• _Required work_
Keep the lines exact and the pictures out as you repeat the following listing.

===== Given data =====

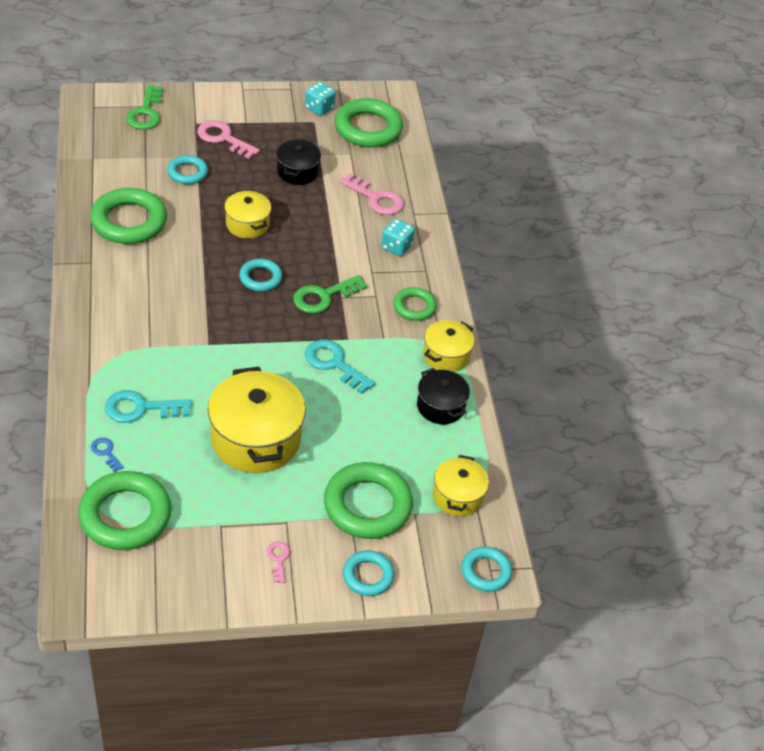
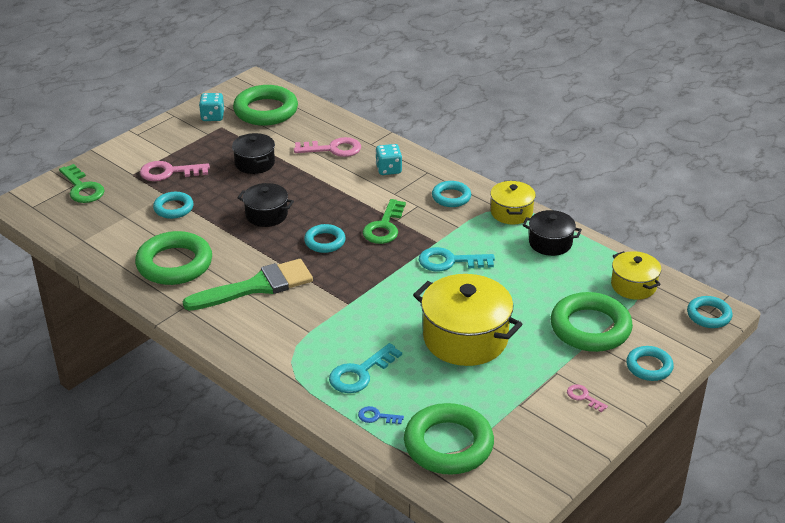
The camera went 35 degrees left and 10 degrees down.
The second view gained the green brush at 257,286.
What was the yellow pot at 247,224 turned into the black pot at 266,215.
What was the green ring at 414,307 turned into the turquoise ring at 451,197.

=====

• _Finished task_
The camera went 35 degrees left and 10 degrees down.
The second view gained the green brush at 257,286.
What was the yellow pot at 247,224 turned into the black pot at 266,215.
What was the green ring at 414,307 turned into the turquoise ring at 451,197.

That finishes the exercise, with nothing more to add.